• Exercise prompt
For the records below, say how many lines contain the string "none". Give the number only.

#### Given data

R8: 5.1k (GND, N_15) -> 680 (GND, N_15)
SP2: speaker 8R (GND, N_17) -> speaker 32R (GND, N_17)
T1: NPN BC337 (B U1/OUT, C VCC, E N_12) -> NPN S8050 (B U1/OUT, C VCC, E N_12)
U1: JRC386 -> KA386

########
#### Given data

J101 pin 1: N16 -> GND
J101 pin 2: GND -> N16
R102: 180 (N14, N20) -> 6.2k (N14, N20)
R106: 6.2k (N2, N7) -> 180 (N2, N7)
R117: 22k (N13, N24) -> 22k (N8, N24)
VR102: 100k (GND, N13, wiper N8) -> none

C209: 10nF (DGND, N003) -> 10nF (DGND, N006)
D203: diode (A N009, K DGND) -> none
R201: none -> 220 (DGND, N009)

########

• Answer to this task
3